[WHAT YOU HAVE TO DO]
Apart from the pictures, which must be omitted, restate the data exactly.

---- DATA BLOCK

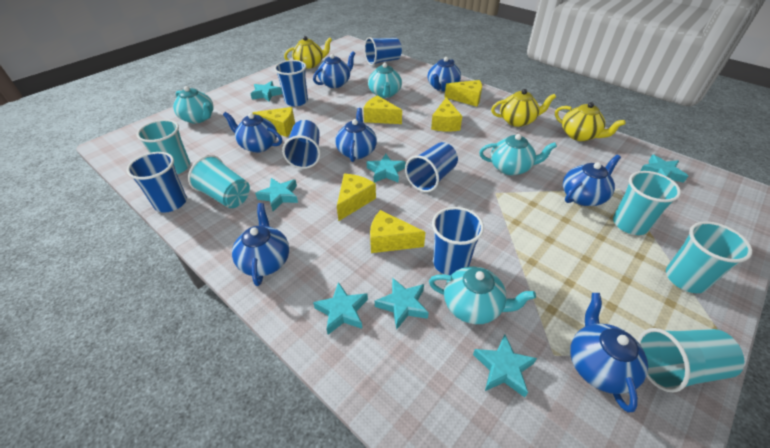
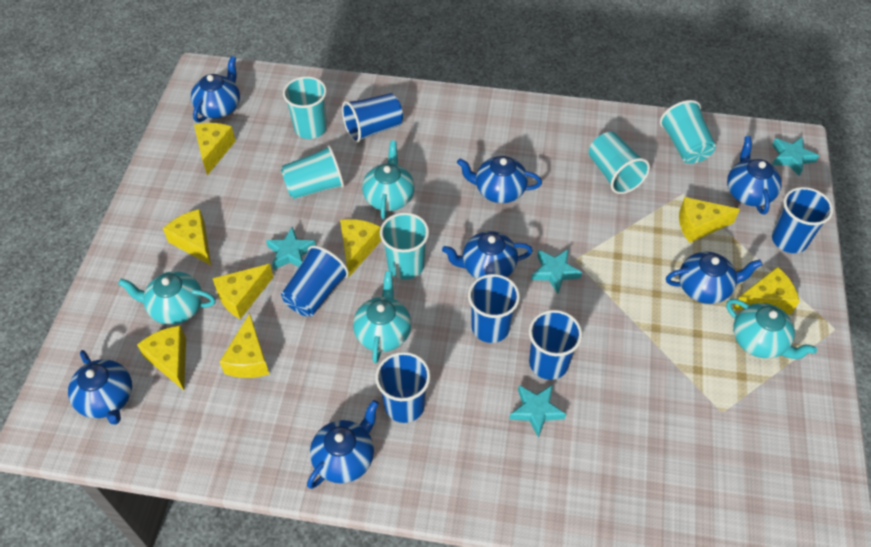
turquoise star: 7 -> 4
yellow cheese: 6 -> 8
yellow teapot: 3 -> 0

--------

[EXERCISE OUTPUT]
turquoise star: 7 -> 4
yellow cheese: 6 -> 8
yellow teapot: 3 -> 0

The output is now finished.